▶ **Records provided**:
<<<<

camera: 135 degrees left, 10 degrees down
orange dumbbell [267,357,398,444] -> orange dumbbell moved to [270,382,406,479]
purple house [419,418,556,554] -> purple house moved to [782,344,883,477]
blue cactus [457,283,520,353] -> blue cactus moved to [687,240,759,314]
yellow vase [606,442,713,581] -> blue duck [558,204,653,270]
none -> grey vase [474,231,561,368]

>>>>
<<<<

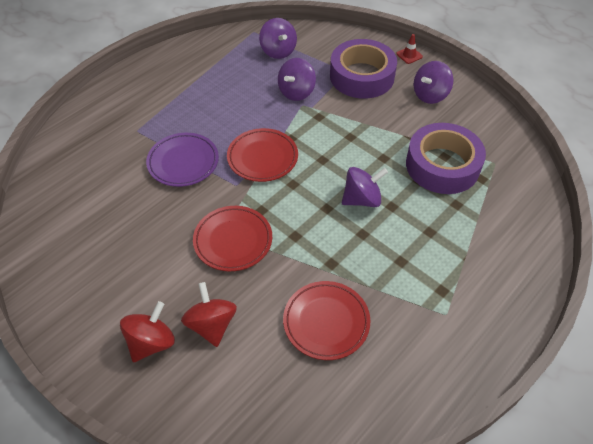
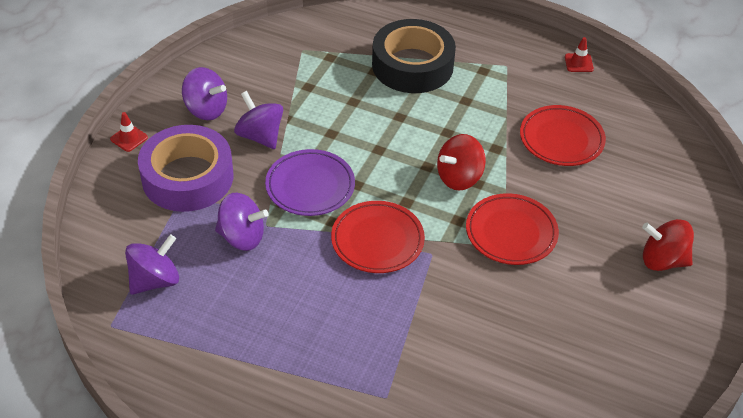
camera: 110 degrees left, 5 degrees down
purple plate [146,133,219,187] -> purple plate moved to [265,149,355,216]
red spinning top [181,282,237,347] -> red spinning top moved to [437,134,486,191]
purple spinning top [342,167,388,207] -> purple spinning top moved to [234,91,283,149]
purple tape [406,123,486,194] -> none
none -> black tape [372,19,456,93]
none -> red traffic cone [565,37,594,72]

>>>>

▶ **What this task involves**: Precisely the lines between those holding "purple plate [146,133,219,187]" and "none -> red traffic cone [565,37,594,72]", inclusive, are to be reproduced from the listing above, with nothing added.

▶ **Task result**:
purple plate [146,133,219,187] -> purple plate moved to [265,149,355,216]
red spinning top [181,282,237,347] -> red spinning top moved to [437,134,486,191]
purple spinning top [342,167,388,207] -> purple spinning top moved to [234,91,283,149]
purple tape [406,123,486,194] -> none
none -> black tape [372,19,456,93]
none -> red traffic cone [565,37,594,72]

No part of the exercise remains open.